→ About this task
Print the line where "old: green hat" occurs and every line that follows it in the data below, ending with the last line, precisely as written.

....................

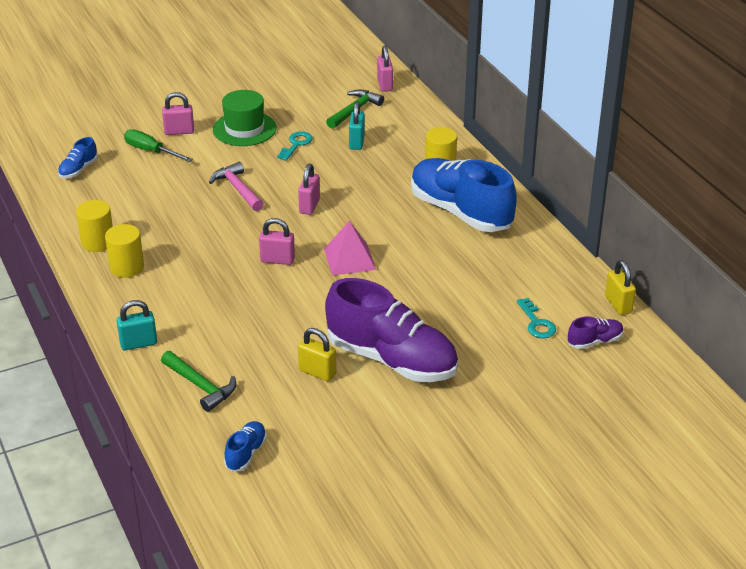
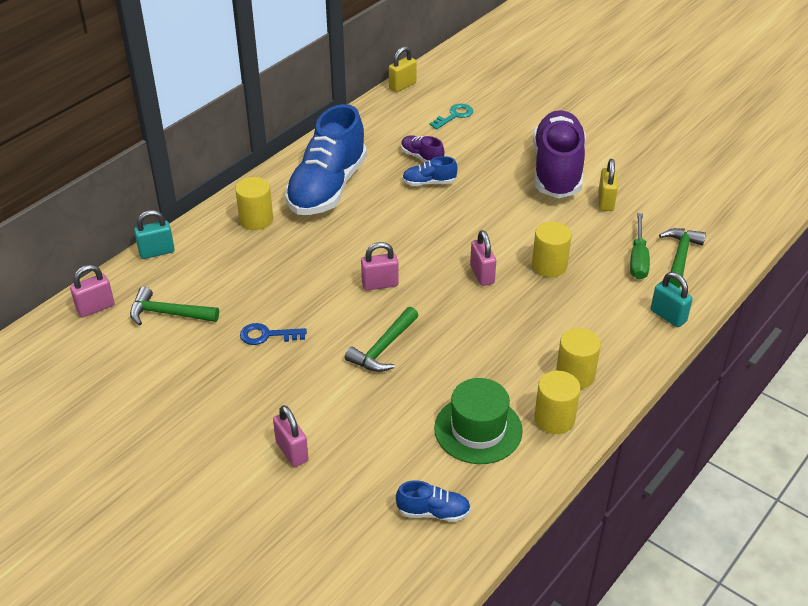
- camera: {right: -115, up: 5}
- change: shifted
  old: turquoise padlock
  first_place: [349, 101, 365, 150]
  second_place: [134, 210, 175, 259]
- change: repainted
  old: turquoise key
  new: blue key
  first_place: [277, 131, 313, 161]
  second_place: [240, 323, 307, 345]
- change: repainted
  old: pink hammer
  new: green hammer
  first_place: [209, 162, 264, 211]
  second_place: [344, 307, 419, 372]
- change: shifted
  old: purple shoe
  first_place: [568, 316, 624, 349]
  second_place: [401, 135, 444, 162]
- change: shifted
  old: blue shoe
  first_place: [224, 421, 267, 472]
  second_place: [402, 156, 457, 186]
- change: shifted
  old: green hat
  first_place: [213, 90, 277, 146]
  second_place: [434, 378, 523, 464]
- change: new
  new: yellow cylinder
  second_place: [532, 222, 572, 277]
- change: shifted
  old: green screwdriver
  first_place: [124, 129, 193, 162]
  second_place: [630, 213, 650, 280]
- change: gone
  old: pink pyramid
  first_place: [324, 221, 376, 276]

....................

→ Written response
  old: green hat
  first_place: [213, 90, 277, 146]
  second_place: [434, 378, 523, 464]
- change: new
  new: yellow cylinder
  second_place: [532, 222, 572, 277]
- change: shifted
  old: green screwdriver
  first_place: [124, 129, 193, 162]
  second_place: [630, 213, 650, 280]
- change: gone
  old: pink pyramid
  first_place: [324, 221, 376, 276]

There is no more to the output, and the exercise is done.